**Task requirements**
After locating the line that contains "The camera went 10" in the listing below, write out that line and every following line exactly, with no other output.

**Data below**
···
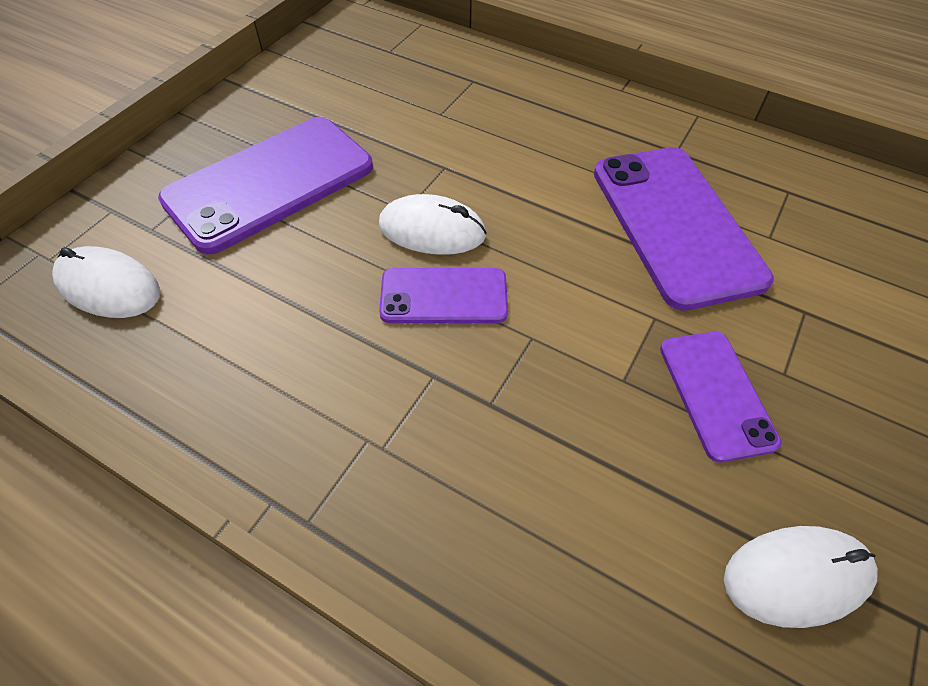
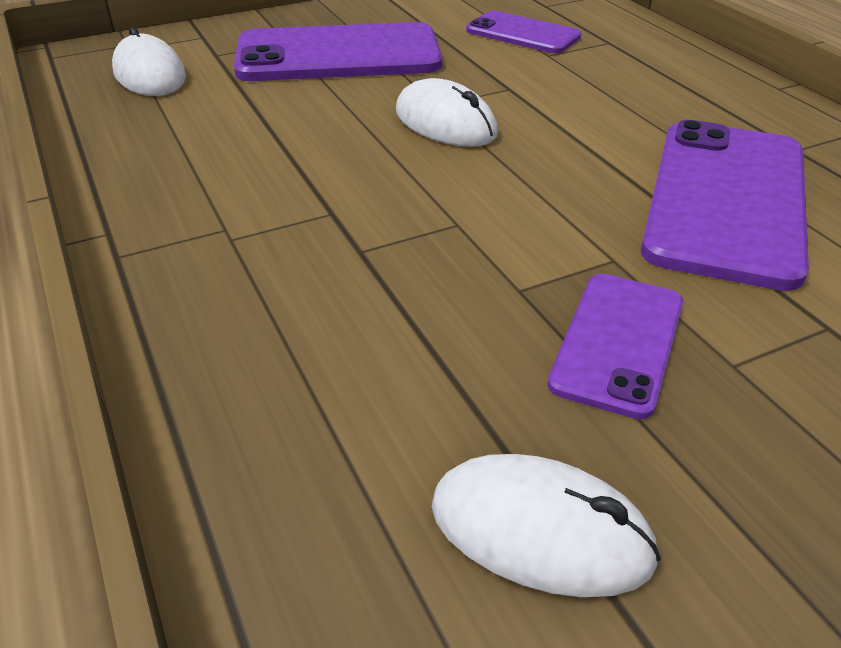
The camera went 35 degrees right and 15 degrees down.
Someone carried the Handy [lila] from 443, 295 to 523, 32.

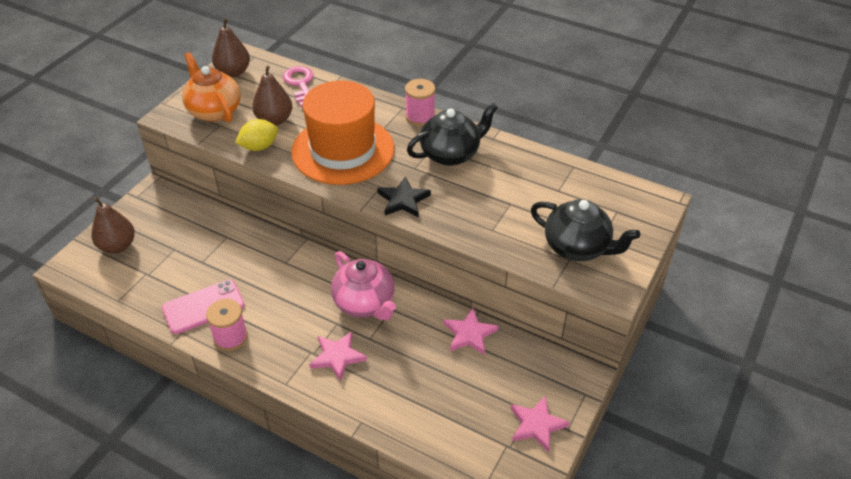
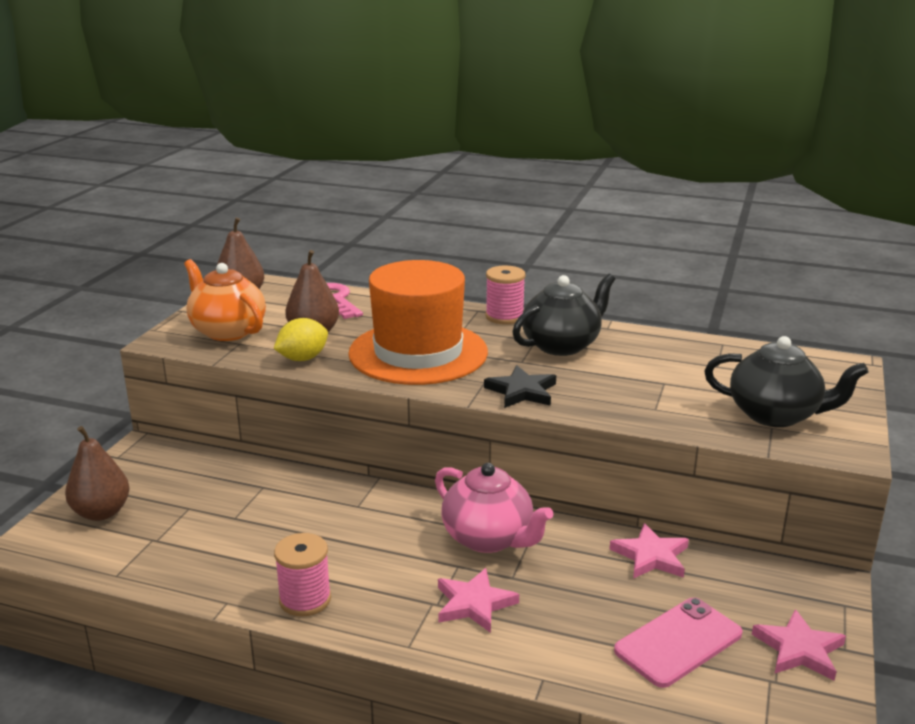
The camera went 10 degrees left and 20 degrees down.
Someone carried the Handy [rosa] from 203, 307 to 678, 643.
···
**Problem solution**
The camera went 10 degrees left and 20 degrees down.
Someone carried the Handy [rosa] from 203, 307 to 678, 643.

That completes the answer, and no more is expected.